Goal of the exercise:
Please output the line containing "[647, 164, 727, 211]" and all lines that follow it in the data below, exactly, with no pictures.
Data shown below:
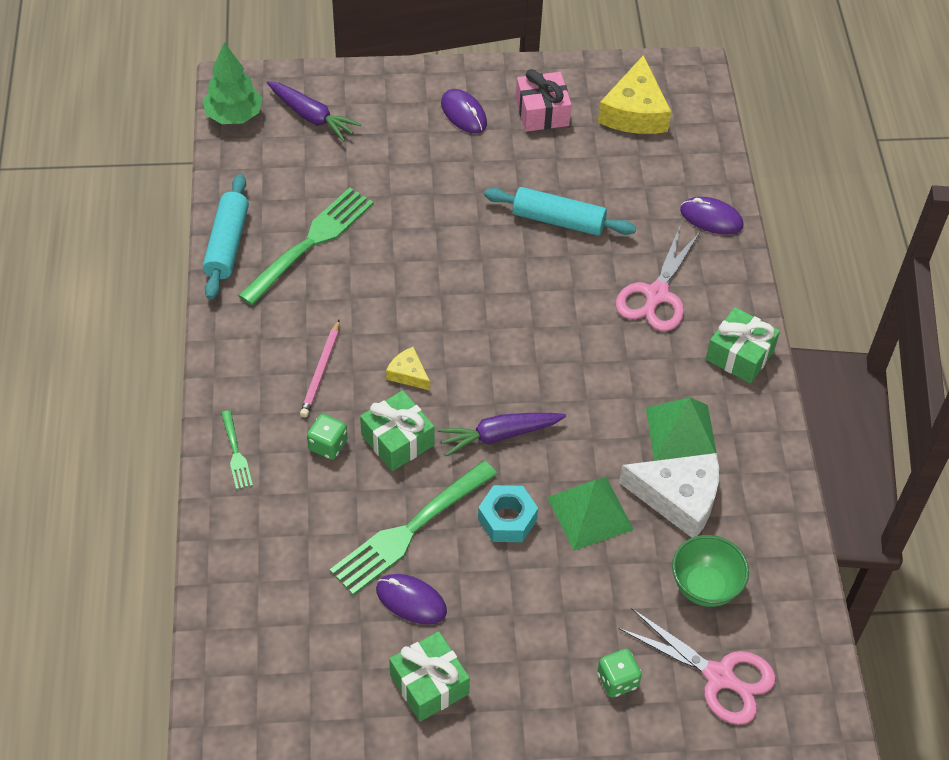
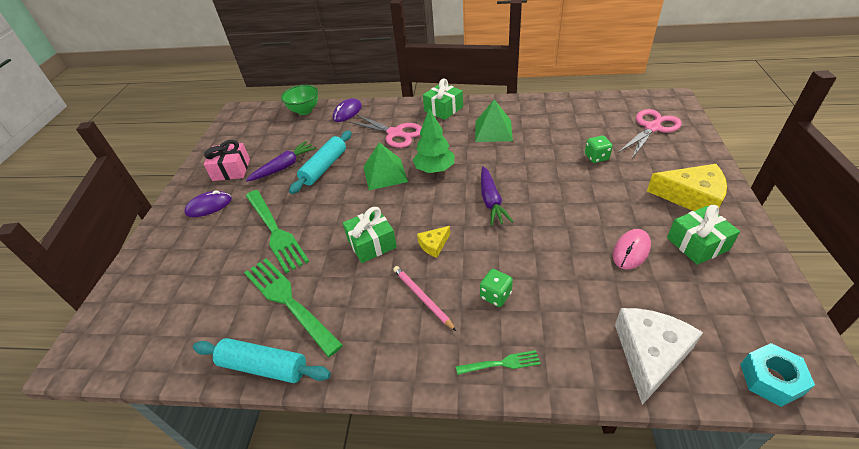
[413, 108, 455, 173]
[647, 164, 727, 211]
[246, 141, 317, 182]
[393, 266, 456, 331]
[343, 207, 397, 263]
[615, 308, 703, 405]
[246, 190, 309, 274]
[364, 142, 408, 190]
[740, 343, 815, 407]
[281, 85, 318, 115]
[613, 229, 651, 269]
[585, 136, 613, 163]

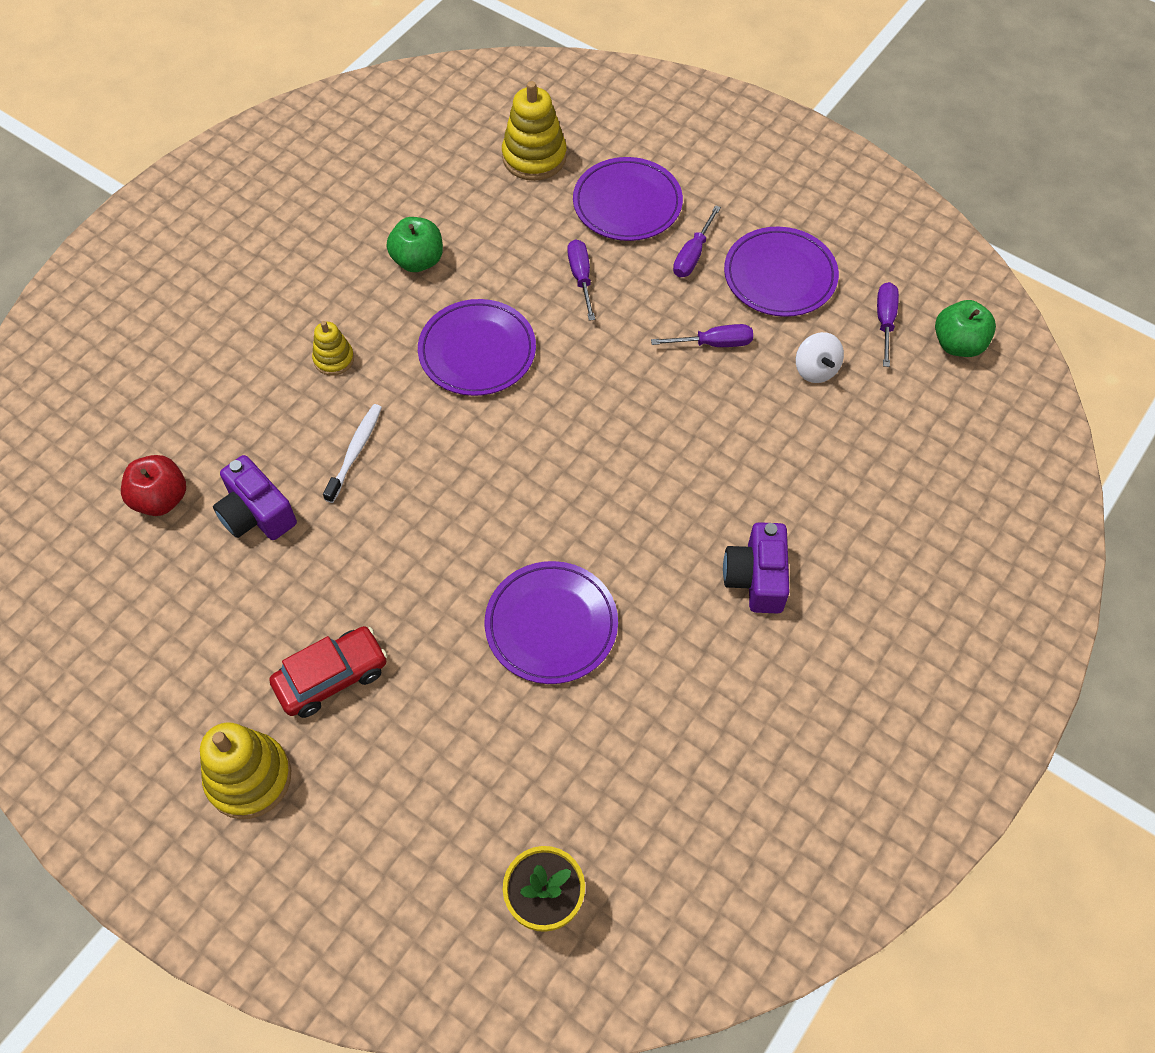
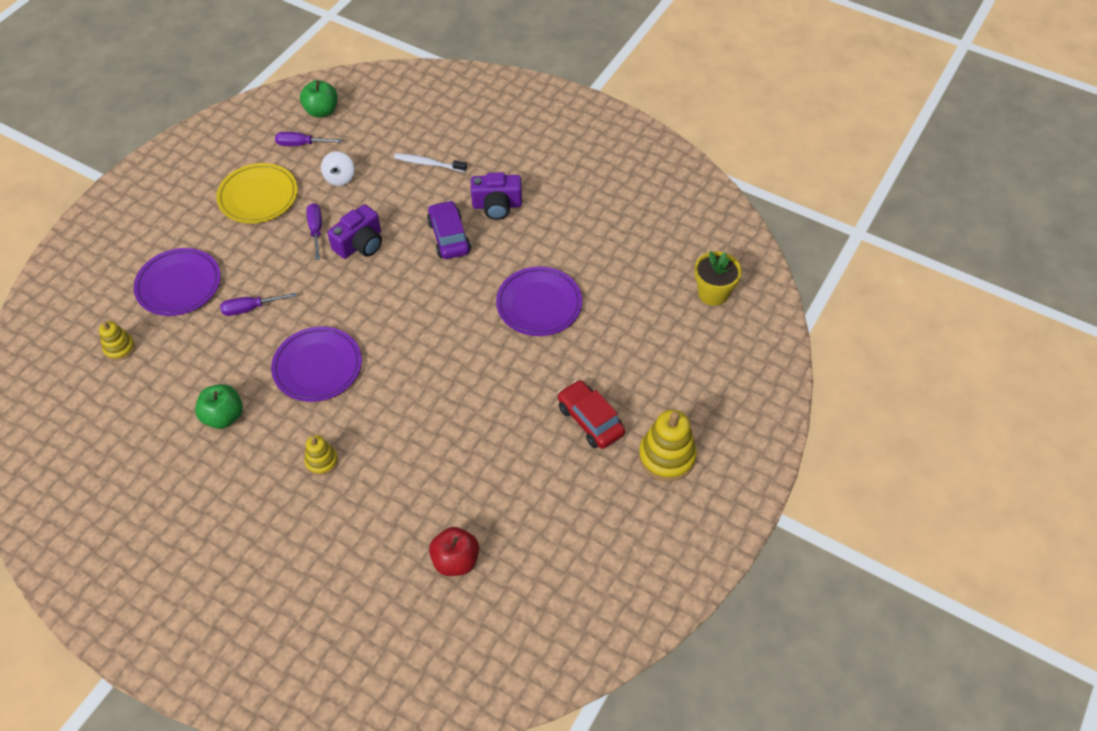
[99, 321, 135, 361]
[673, 205, 721, 277] (first image)
[216, 163, 298, 223]
[321, 152, 354, 186]
[394, 153, 467, 172]
[328, 204, 382, 259]
[427, 200, 471, 259]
End of Data shown.
Solution for this exercise:
[647, 164, 727, 211]
[246, 141, 317, 182]
[393, 266, 456, 331]
[343, 207, 397, 263]
[615, 308, 703, 405]
[246, 190, 309, 274]
[364, 142, 408, 190]
[740, 343, 815, 407]
[281, 85, 318, 115]
[613, 229, 651, 269]
[585, 136, 613, 163]

[99, 321, 135, 361]
[673, 205, 721, 277] (first image)
[216, 163, 298, 223]
[321, 152, 354, 186]
[394, 153, 467, 172]
[328, 204, 382, 259]
[427, 200, 471, 259]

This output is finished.